■ Excerpted records ■
Content starts

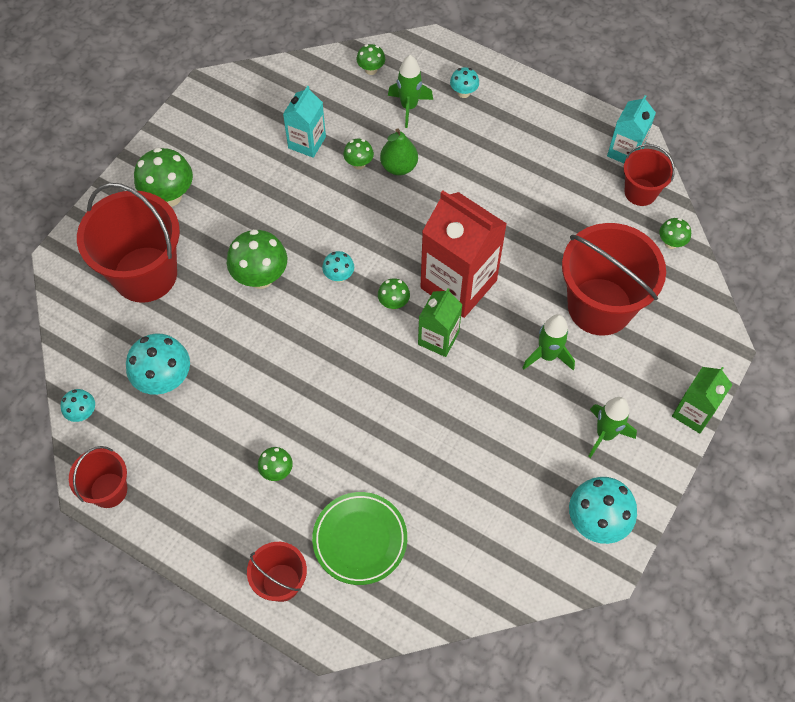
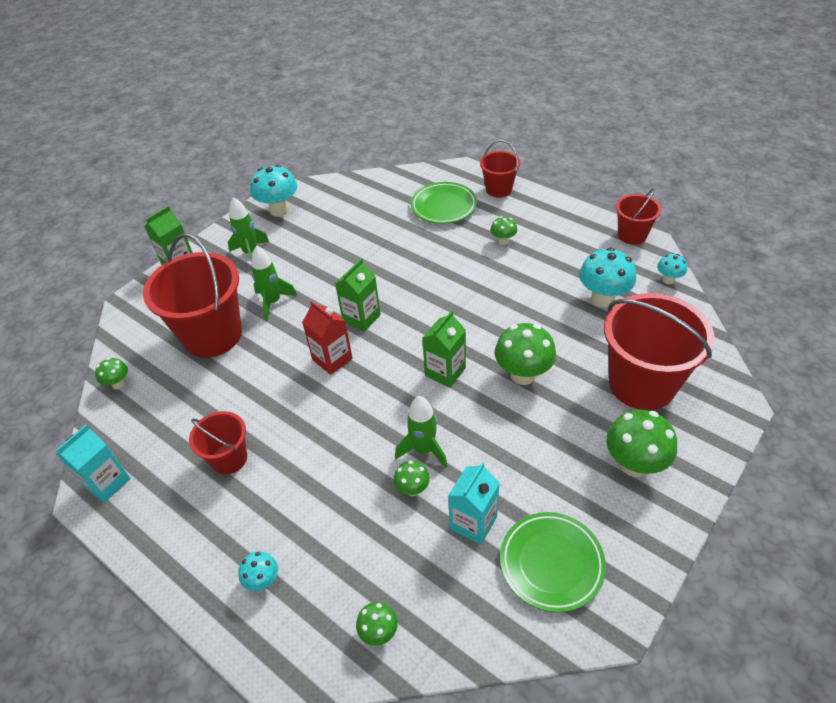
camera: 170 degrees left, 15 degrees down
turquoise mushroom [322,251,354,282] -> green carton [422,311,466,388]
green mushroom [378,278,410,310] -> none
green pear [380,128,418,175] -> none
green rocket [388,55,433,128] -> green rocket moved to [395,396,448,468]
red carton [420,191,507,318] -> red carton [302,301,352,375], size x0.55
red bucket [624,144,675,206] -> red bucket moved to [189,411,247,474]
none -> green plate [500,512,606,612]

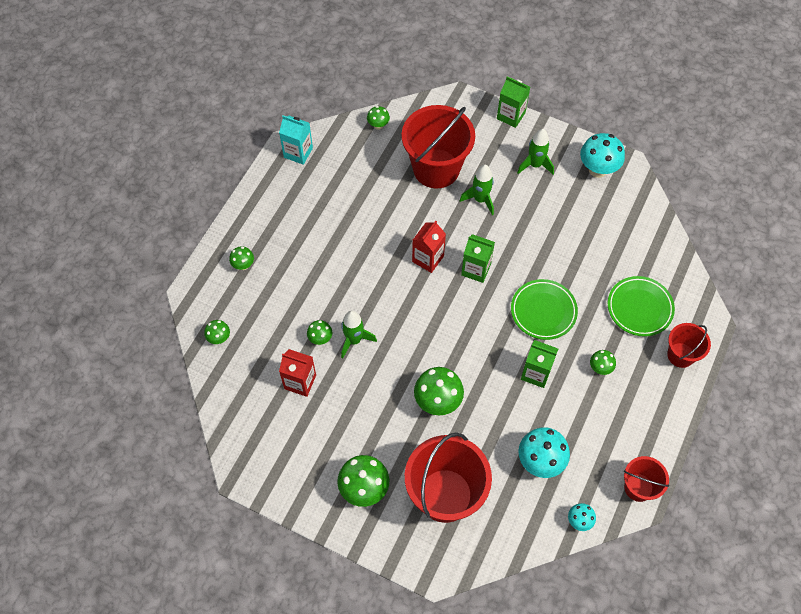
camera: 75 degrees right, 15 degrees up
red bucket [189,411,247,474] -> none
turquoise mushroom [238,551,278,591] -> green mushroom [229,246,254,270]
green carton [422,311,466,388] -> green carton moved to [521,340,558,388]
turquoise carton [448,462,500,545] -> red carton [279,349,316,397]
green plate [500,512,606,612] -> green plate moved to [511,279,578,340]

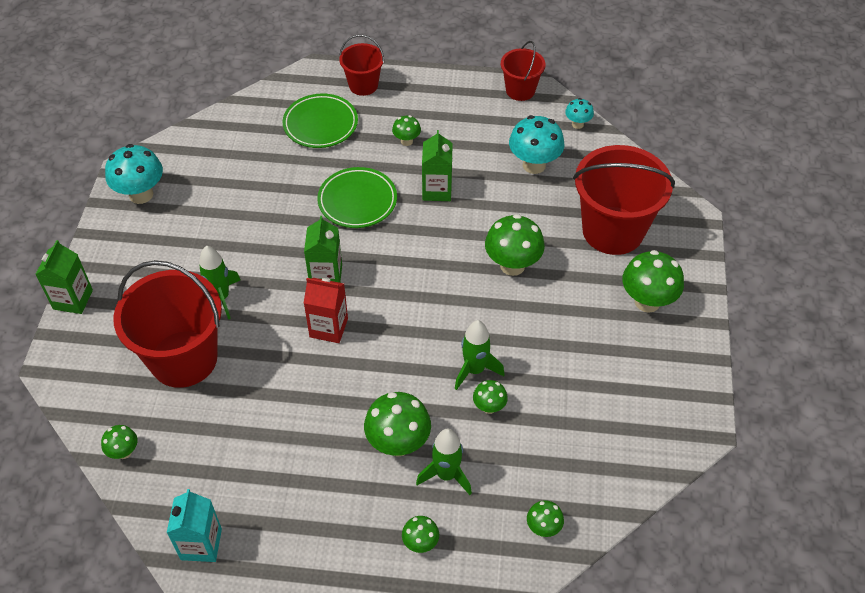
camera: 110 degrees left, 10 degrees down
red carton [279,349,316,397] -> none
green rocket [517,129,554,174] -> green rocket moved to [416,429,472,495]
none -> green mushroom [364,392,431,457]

Content ends
Content starts

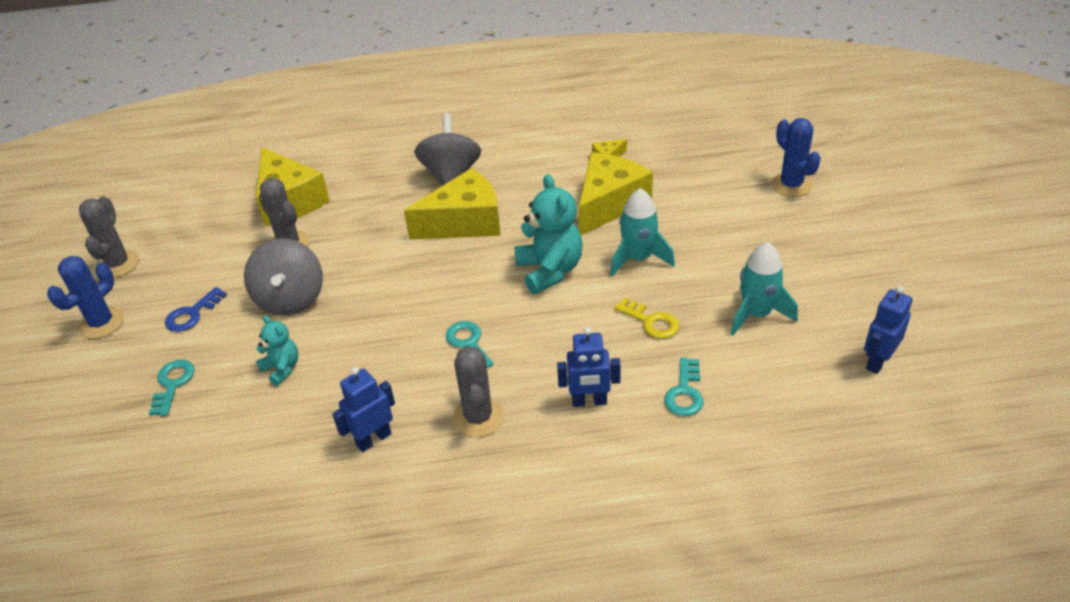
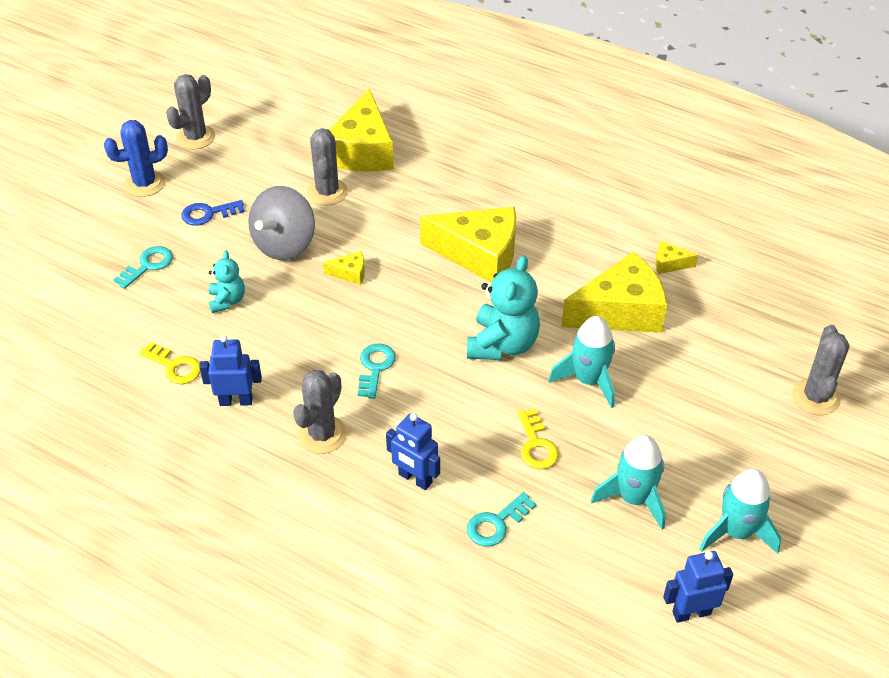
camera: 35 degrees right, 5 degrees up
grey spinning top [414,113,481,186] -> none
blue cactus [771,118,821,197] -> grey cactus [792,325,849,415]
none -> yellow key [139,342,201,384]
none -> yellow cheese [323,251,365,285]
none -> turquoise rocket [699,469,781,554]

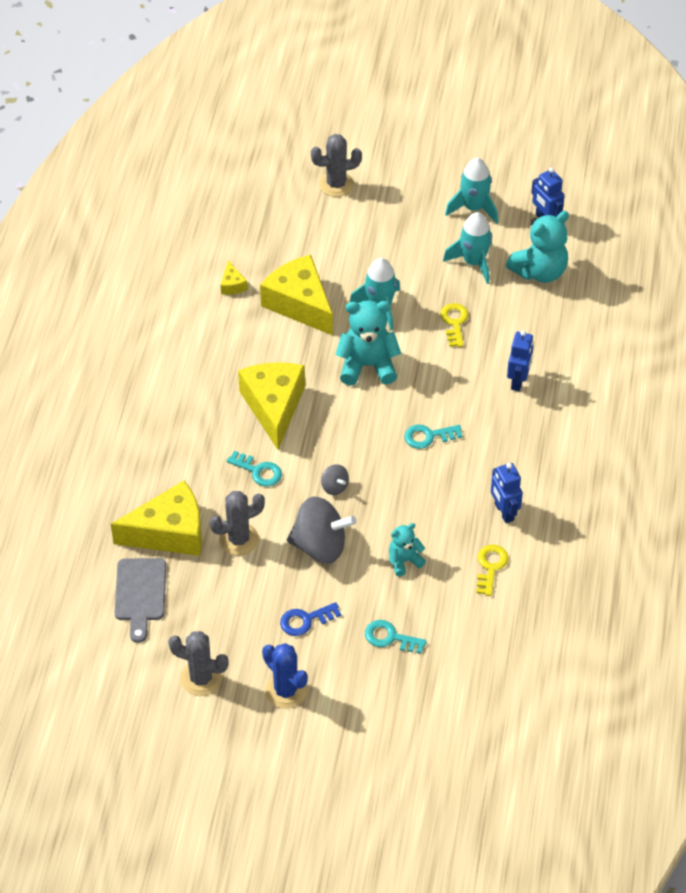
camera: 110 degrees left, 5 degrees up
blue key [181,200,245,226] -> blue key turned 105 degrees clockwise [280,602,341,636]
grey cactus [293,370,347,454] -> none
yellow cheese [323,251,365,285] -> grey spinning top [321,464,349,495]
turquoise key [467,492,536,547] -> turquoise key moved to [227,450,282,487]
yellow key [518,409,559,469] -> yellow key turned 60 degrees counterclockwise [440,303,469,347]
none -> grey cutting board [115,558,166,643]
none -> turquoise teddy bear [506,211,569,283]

Content ends

■ Exercise details ■
Each line in the listing above from the one containing "camera: 170 degrees left, 15 degrees down" through the one containing "green rocket [388,55,433,128]" should be repeated exactly, and no other line.

■ Answer for this exercise ■
camera: 170 degrees left, 15 degrees down
turquoise mushroom [322,251,354,282] -> green carton [422,311,466,388]
green mushroom [378,278,410,310] -> none
green pear [380,128,418,175] -> none
green rocket [388,55,433,128] -> green rocket moved to [395,396,448,468]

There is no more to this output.